'''
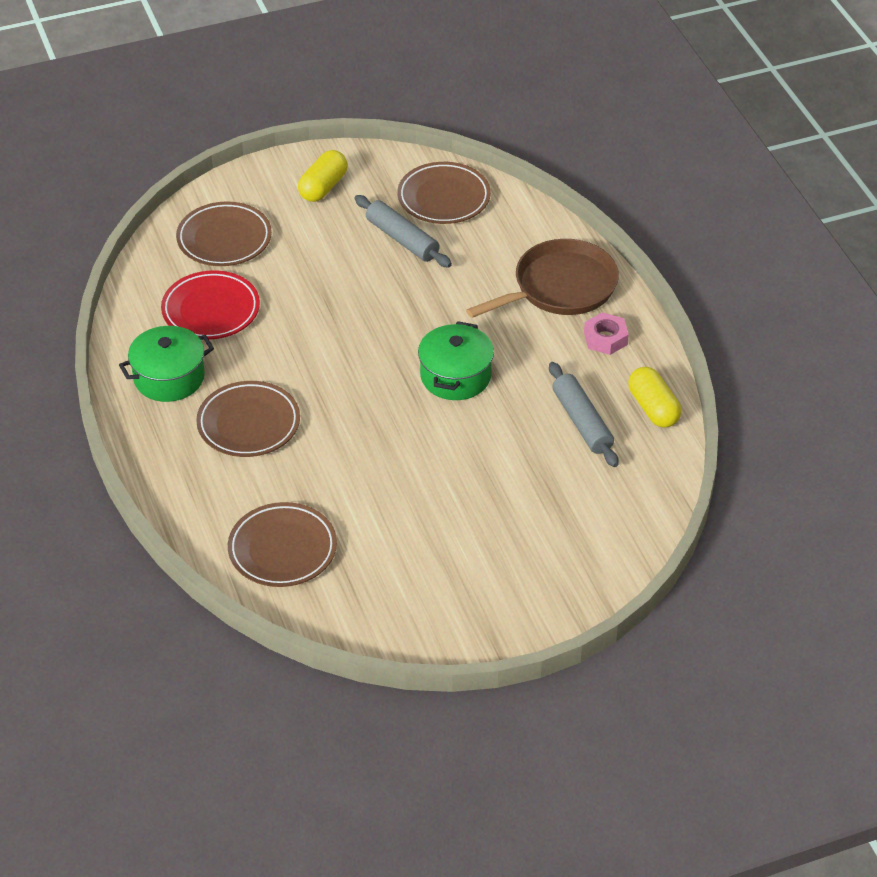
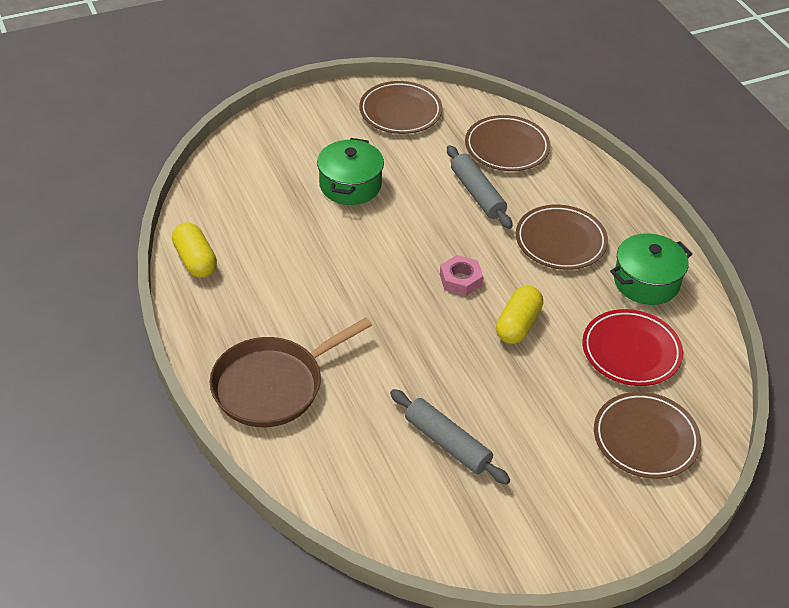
camera: 175 degrees right, 0 degrees up
(323, 187) = (551, 517): yellow capsule -> yellow capsule (518, 325)
(443, 198) = (405, 504): brown plate -> brown plate (400, 112)
(455, 376) = (379, 287): green pot -> green pot (350, 185)
(582, 422) = (262, 247): grey rolling pin -> grey rolling pin (477, 194)
(605, 338) = (231, 328): pink nut -> pink nut (460, 280)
'''
Task directions -> Exact copy, pictures removed: set down the whole listing above.

Solution to the exercise ->
camera: 175 degrees right, 0 degrees up
(323, 187) = (551, 517): yellow capsule -> yellow capsule (518, 325)
(443, 198) = (405, 504): brown plate -> brown plate (400, 112)
(455, 376) = (379, 287): green pot -> green pot (350, 185)
(582, 422) = (262, 247): grey rolling pin -> grey rolling pin (477, 194)
(605, 338) = (231, 328): pink nut -> pink nut (460, 280)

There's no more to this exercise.